Shape transformation data
* * * *

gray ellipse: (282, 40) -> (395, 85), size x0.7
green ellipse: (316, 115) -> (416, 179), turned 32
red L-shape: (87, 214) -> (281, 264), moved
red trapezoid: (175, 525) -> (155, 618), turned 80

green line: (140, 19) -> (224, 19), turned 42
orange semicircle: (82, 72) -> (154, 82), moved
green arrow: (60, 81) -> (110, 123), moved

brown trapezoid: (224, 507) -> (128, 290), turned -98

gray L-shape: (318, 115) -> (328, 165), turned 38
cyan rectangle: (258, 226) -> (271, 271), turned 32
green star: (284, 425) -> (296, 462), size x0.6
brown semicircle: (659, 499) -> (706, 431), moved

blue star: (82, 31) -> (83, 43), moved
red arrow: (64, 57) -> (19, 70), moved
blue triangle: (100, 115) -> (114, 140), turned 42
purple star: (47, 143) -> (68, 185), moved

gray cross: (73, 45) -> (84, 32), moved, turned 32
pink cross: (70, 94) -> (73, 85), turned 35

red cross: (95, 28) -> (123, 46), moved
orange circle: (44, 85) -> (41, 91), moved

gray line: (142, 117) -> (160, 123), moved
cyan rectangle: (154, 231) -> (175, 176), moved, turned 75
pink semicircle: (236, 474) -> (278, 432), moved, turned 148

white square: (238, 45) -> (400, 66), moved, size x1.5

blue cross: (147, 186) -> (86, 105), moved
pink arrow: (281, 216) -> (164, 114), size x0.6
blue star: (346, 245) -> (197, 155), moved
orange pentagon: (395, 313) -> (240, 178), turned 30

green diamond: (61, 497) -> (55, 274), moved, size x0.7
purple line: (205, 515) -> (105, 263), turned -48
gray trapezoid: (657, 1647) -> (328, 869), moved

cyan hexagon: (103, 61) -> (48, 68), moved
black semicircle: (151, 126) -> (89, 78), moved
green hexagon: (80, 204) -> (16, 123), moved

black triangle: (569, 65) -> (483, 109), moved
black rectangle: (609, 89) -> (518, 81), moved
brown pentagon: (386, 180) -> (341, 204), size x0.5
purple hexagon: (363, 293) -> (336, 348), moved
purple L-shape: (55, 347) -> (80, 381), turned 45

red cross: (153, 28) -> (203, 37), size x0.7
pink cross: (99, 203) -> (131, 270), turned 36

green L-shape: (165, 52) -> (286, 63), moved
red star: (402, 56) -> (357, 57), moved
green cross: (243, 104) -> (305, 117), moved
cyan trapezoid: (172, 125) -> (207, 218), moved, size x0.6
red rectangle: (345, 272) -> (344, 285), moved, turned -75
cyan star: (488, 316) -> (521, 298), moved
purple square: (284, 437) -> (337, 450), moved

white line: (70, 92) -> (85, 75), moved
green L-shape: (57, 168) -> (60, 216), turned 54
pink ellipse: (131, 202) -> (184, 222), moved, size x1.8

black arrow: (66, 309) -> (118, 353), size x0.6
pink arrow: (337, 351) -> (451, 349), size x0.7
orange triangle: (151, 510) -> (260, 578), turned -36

* * * *

● **YOUR TASK**: Each line of the data has to be written out exactly as it appears.

● **TASK RESULT**:
gray ellipse: (282, 40) -> (395, 85), size x0.7
green ellipse: (316, 115) -> (416, 179), turned 32
red L-shape: (87, 214) -> (281, 264), moved
red trapezoid: (175, 525) -> (155, 618), turned 80

green line: (140, 19) -> (224, 19), turned 42
orange semicircle: (82, 72) -> (154, 82), moved
green arrow: (60, 81) -> (110, 123), moved

brown trapezoid: (224, 507) -> (128, 290), turned -98

gray L-shape: (318, 115) -> (328, 165), turned 38
cyan rectangle: (258, 226) -> (271, 271), turned 32
green star: (284, 425) -> (296, 462), size x0.6
brown semicircle: (659, 499) -> (706, 431), moved

blue star: (82, 31) -> (83, 43), moved
red arrow: (64, 57) -> (19, 70), moved
blue triangle: (100, 115) -> (114, 140), turned 42
purple star: (47, 143) -> (68, 185), moved

gray cross: (73, 45) -> (84, 32), moved, turned 32
pink cross: (70, 94) -> (73, 85), turned 35

red cross: (95, 28) -> (123, 46), moved
orange circle: (44, 85) -> (41, 91), moved

gray line: (142, 117) -> (160, 123), moved
cyan rectangle: (154, 231) -> (175, 176), moved, turned 75
pink semicircle: (236, 474) -> (278, 432), moved, turned 148

white square: (238, 45) -> (400, 66), moved, size x1.5

blue cross: (147, 186) -> (86, 105), moved
pink arrow: (281, 216) -> (164, 114), size x0.6
blue star: (346, 245) -> (197, 155), moved
orange pentagon: (395, 313) -> (240, 178), turned 30

green diamond: (61, 497) -> (55, 274), moved, size x0.7
purple line: (205, 515) -> (105, 263), turned -48
gray trapezoid: (657, 1647) -> (328, 869), moved

cyan hexagon: (103, 61) -> (48, 68), moved
black semicircle: (151, 126) -> (89, 78), moved
green hexagon: (80, 204) -> (16, 123), moved

black triangle: (569, 65) -> (483, 109), moved
black rectangle: (609, 89) -> (518, 81), moved
brown pentagon: (386, 180) -> (341, 204), size x0.5
purple hexagon: (363, 293) -> (336, 348), moved
purple L-shape: (55, 347) -> (80, 381), turned 45

red cross: (153, 28) -> (203, 37), size x0.7
pink cross: (99, 203) -> (131, 270), turned 36

green L-shape: (165, 52) -> (286, 63), moved
red star: (402, 56) -> (357, 57), moved
green cross: (243, 104) -> (305, 117), moved
cyan trapezoid: (172, 125) -> (207, 218), moved, size x0.6
red rectangle: (345, 272) -> (344, 285), moved, turned -75
cyan star: (488, 316) -> (521, 298), moved
purple square: (284, 437) -> (337, 450), moved

white line: (70, 92) -> (85, 75), moved
green L-shape: (57, 168) -> (60, 216), turned 54
pink ellipse: (131, 202) -> (184, 222), moved, size x1.8

black arrow: (66, 309) -> (118, 353), size x0.6
pink arrow: (337, 351) -> (451, 349), size x0.7
orange triangle: (151, 510) -> (260, 578), turned -36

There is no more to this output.